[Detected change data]
****************

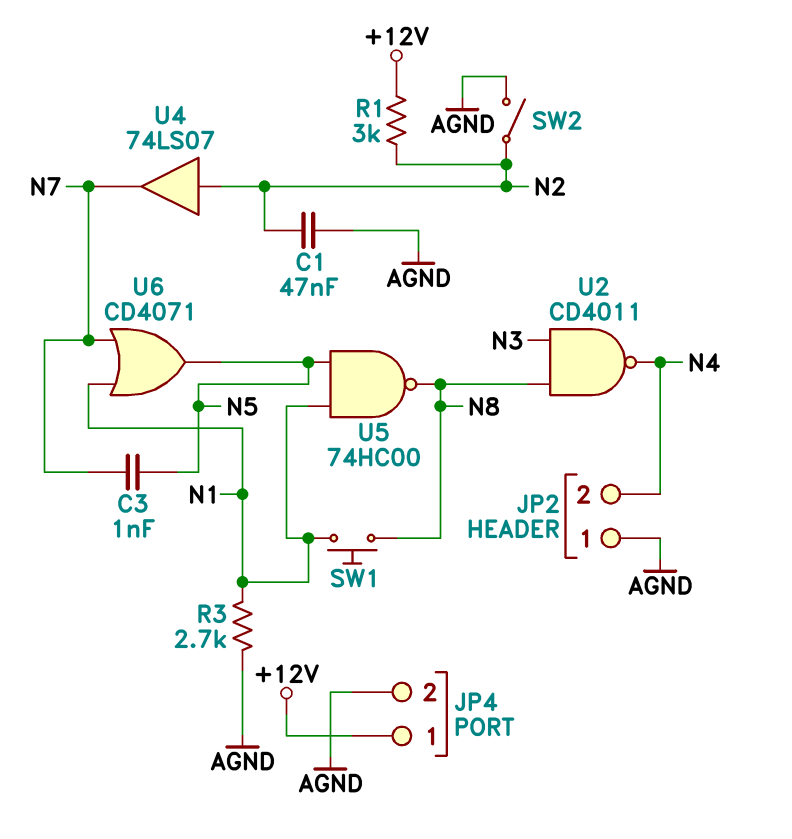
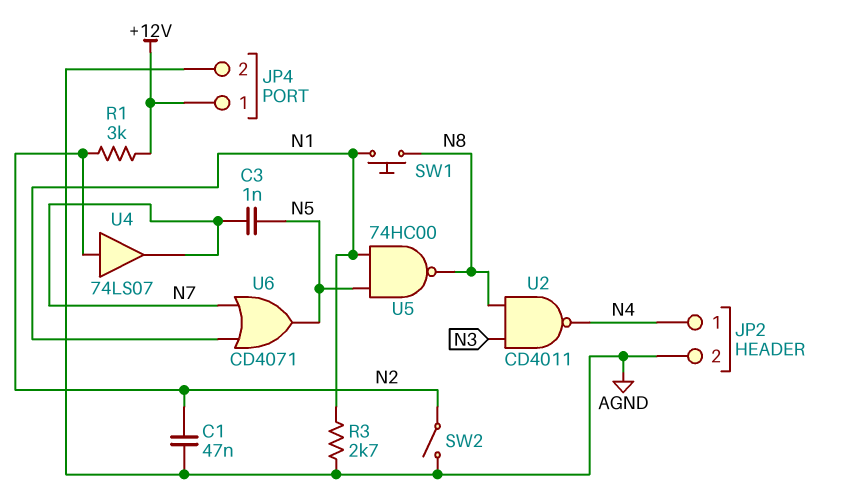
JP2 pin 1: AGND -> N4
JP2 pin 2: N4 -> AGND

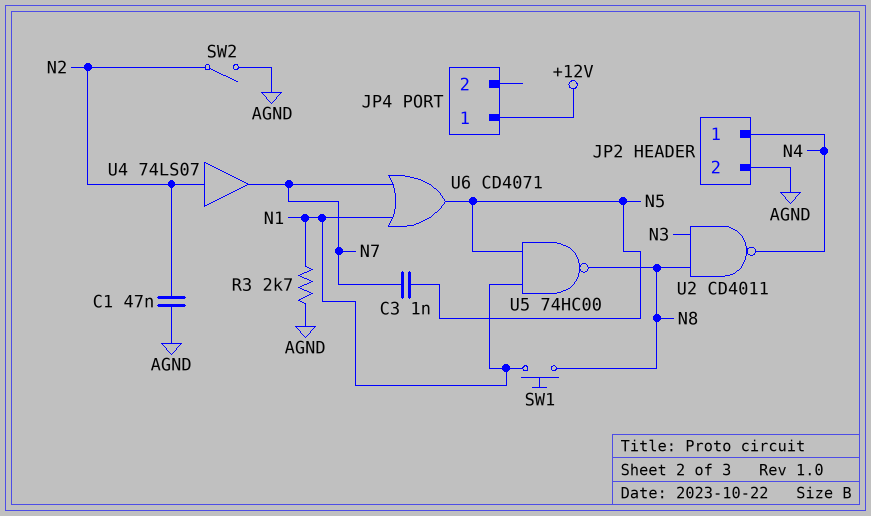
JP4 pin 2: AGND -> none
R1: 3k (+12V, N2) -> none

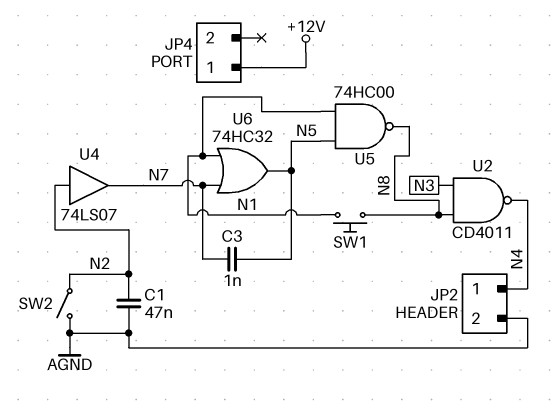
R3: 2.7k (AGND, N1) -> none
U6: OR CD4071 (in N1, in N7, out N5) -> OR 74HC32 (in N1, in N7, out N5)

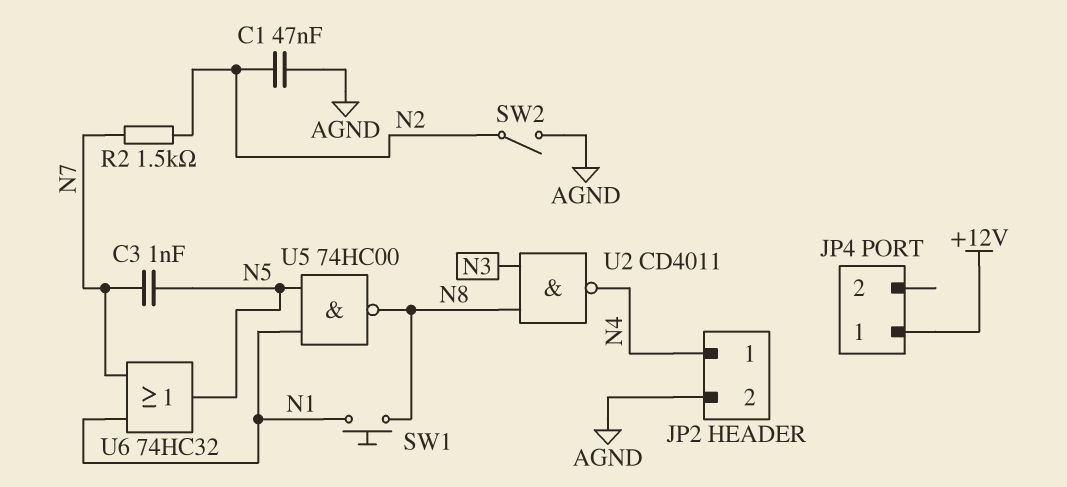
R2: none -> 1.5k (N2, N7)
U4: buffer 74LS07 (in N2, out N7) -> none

****************

What you print must match the entries exactly, except that no pictures appear.

JP2 pin 1: AGND -> N4
JP2 pin 2: N4 -> AGND

JP4 pin 2: AGND -> none
R1: 3k (+12V, N2) -> none

R3: 2.7k (AGND, N1) -> none
U6: OR CD4071 (in N1, in N7, out N5) -> OR 74HC32 (in N1, in N7, out N5)

R2: none -> 1.5k (N2, N7)
U4: buffer 74LS07 (in N2, out N7) -> none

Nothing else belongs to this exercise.